[Exercise instructions] Look below for the line containing "lime brick A5" and the line containing "tan brick D6:D7 level 3 -> none"; repeat exactly those two lines and all lines between them, and nothing else.
### Excerpted data ###
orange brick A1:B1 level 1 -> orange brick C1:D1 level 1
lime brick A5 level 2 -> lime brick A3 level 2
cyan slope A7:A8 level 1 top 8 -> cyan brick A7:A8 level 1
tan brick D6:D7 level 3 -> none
###
### Excerpted data ###
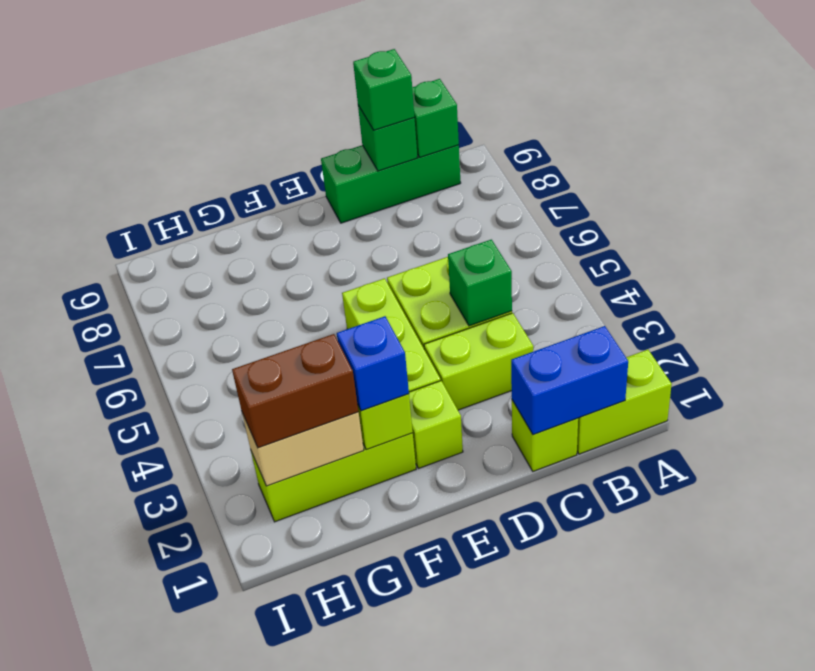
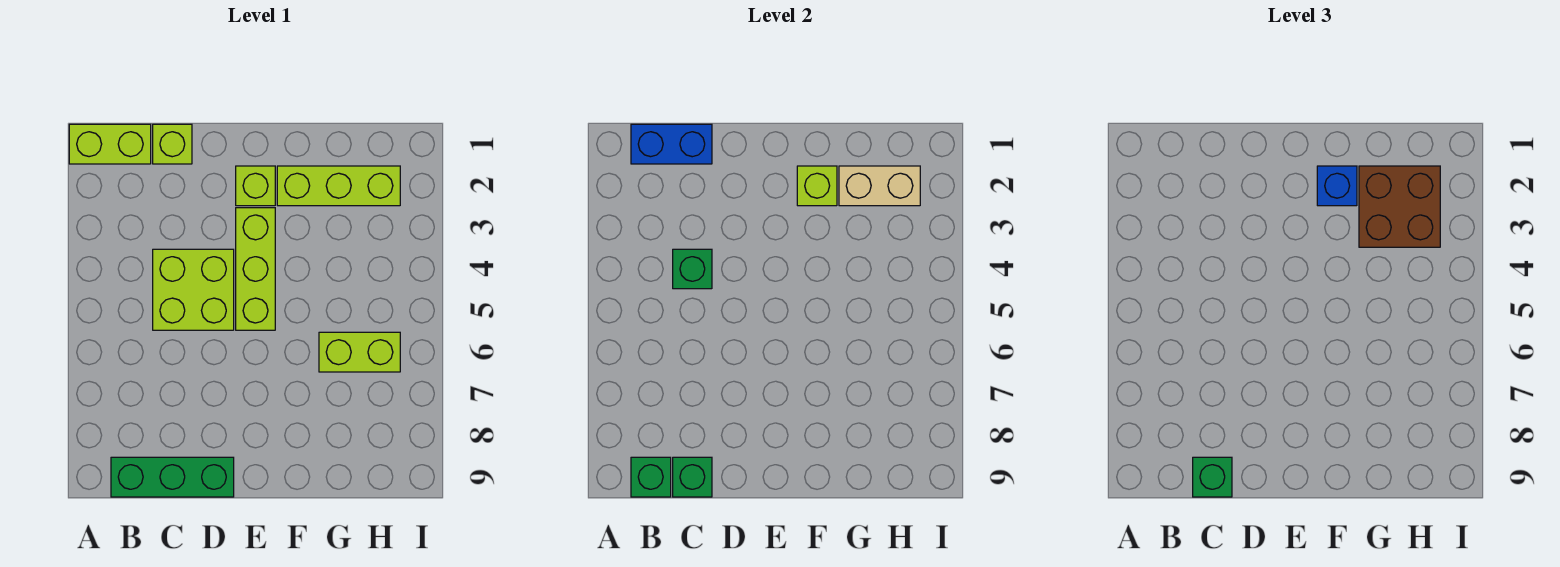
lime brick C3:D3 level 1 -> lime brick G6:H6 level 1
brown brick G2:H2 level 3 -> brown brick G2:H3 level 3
###
[Output for this task]
lime brick A5 level 2 -> lime brick A3 level 2
cyan slope A7:A8 level 1 top 8 -> cyan brick A7:A8 level 1
tan brick D6:D7 level 3 -> none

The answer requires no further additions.